### Your assignment
With pictures omitted, restate the data word for word.

### Supplied material
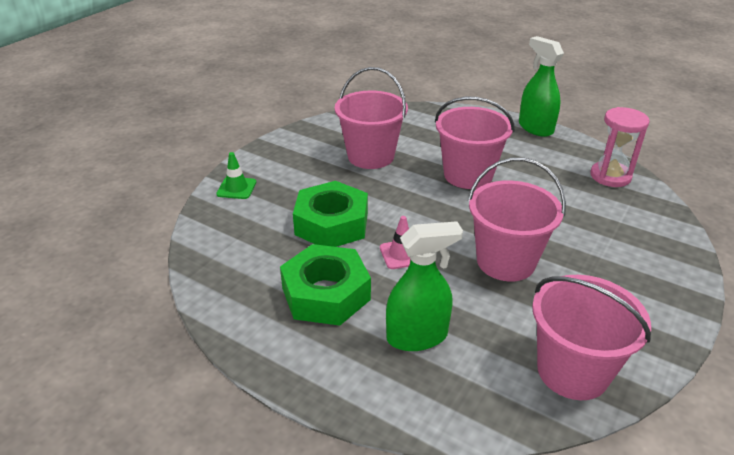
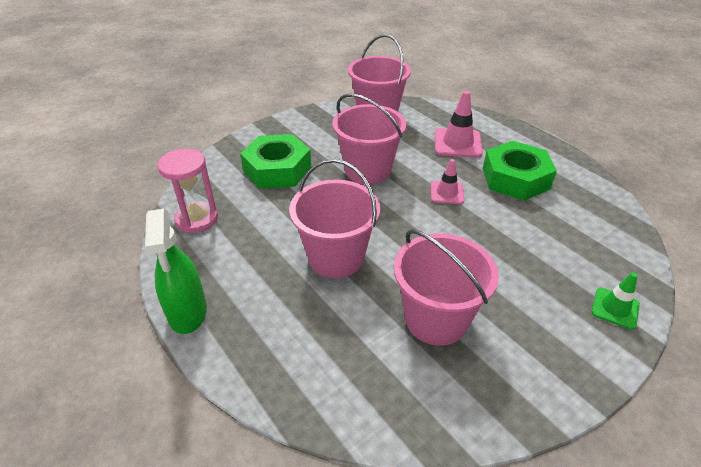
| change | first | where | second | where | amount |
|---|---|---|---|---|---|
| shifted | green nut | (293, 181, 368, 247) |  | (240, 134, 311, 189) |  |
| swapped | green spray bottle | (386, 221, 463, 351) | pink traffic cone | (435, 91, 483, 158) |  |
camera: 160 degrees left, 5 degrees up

### Answer to this task
| change | first | where | second | where | amount |
|---|---|---|---|---|---|
| shifted | green nut | (293, 181, 368, 247) |  | (240, 134, 311, 189) |  |
| swapped | green spray bottle | (386, 221, 463, 351) | pink traffic cone | (435, 91, 483, 158) |  |
camera: 160 degrees left, 5 degrees up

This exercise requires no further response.